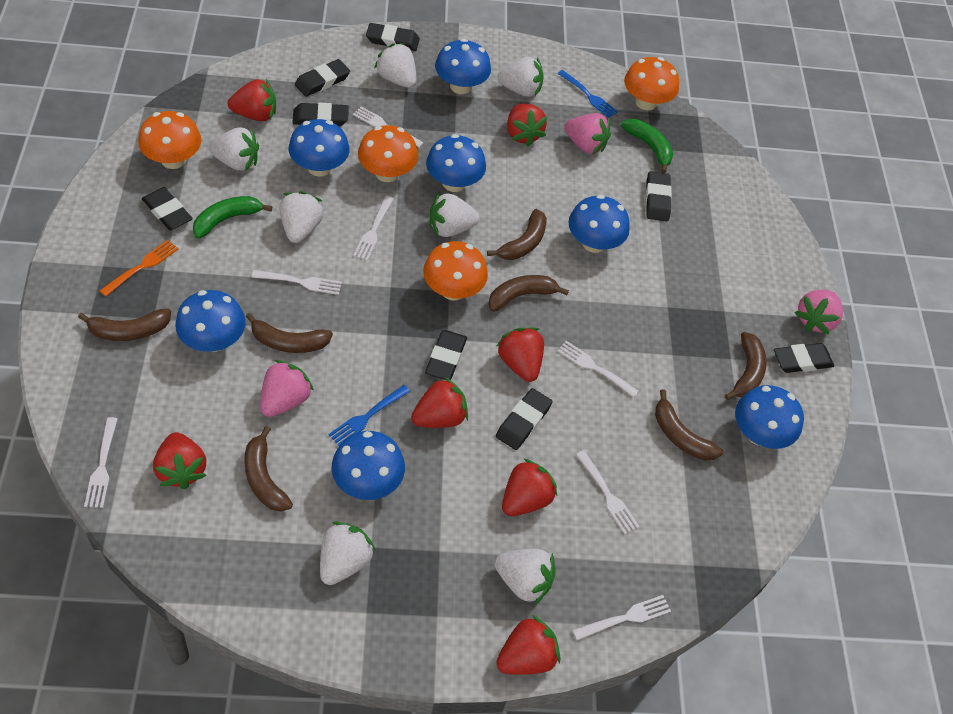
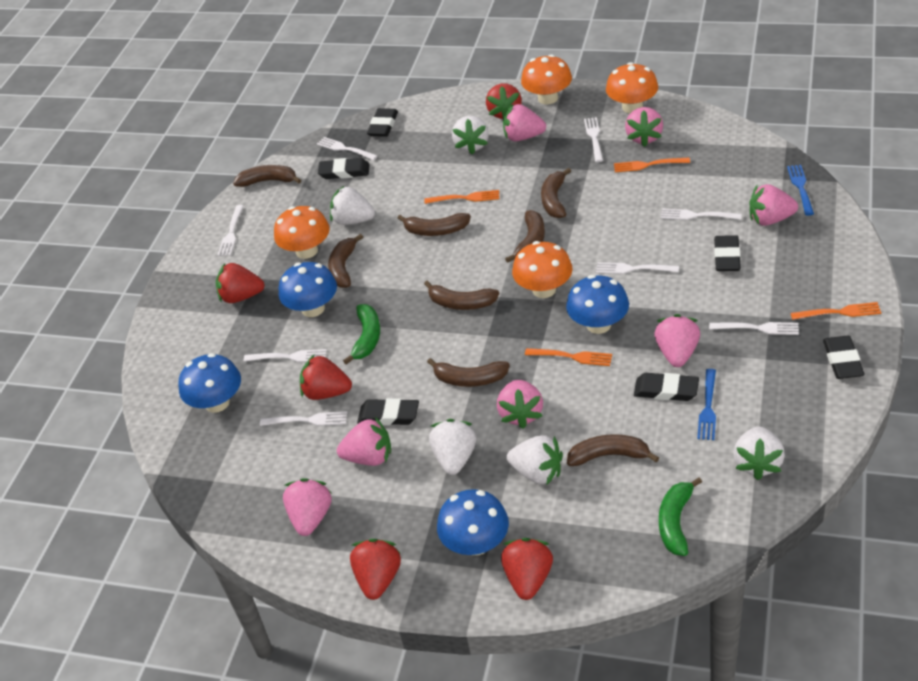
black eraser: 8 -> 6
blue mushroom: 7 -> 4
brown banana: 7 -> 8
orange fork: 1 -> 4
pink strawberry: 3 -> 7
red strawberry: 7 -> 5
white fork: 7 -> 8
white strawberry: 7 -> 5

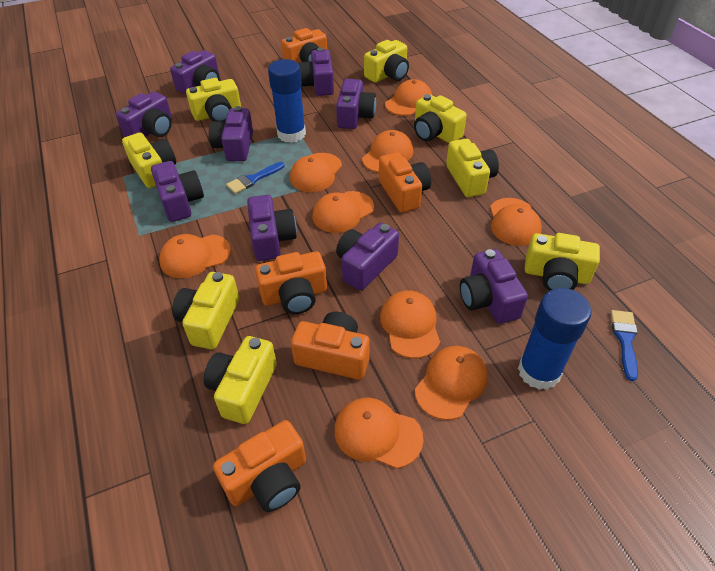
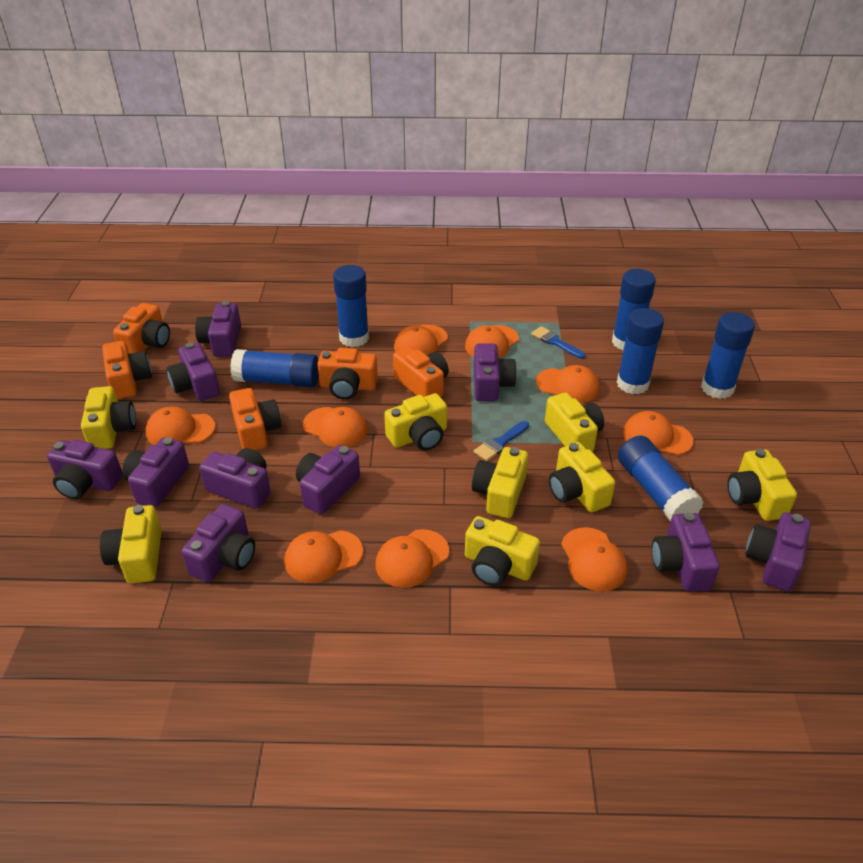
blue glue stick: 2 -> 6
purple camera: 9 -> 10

▬▬▬

EXERCISE DIRECTIONS:
Copy only the lines in the listing that contain "strawberry".

TASK RESULT:
pink strawberry: 3 -> 7
red strawberry: 7 -> 5
white strawberry: 7 -> 5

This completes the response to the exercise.